**Activity**
Count the lines below that contain "purple". Answer with the number alone.

Object correspondence data:
****************************************

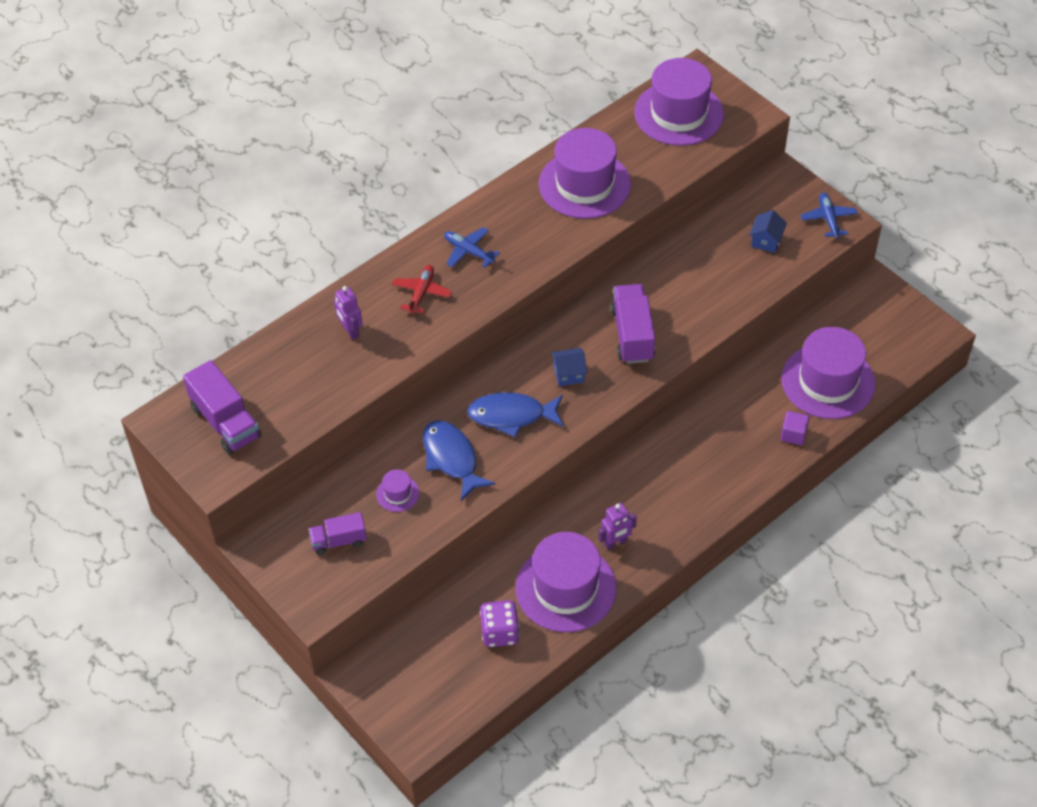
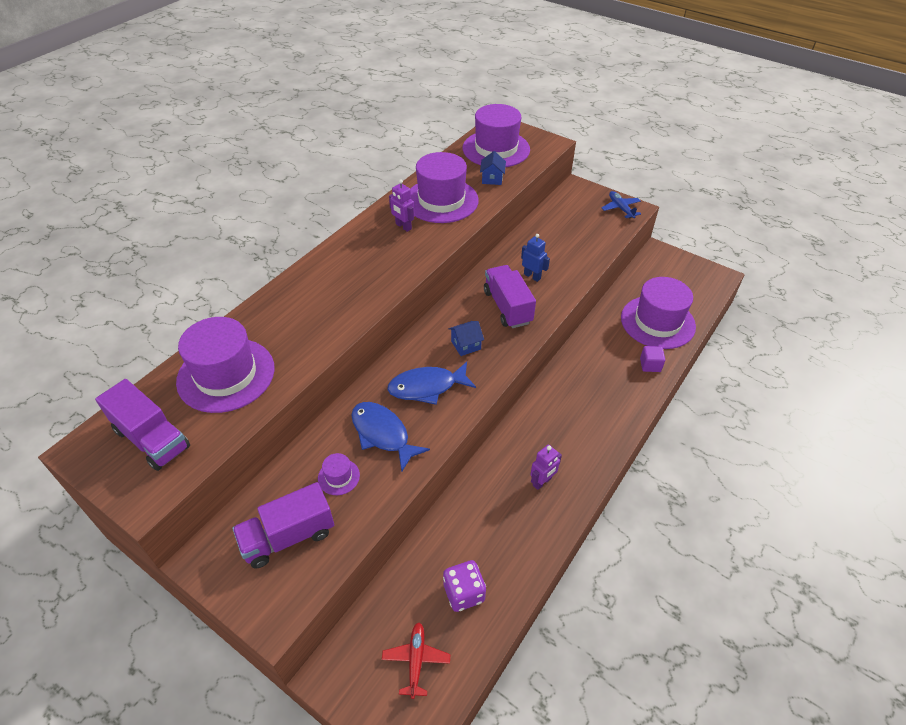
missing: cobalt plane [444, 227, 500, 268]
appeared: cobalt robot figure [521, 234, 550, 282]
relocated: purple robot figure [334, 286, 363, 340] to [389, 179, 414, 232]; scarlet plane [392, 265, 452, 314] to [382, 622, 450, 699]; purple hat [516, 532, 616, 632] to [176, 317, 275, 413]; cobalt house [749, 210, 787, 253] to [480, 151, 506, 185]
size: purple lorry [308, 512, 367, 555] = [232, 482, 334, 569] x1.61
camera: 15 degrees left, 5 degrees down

****************************************

**Solution**
2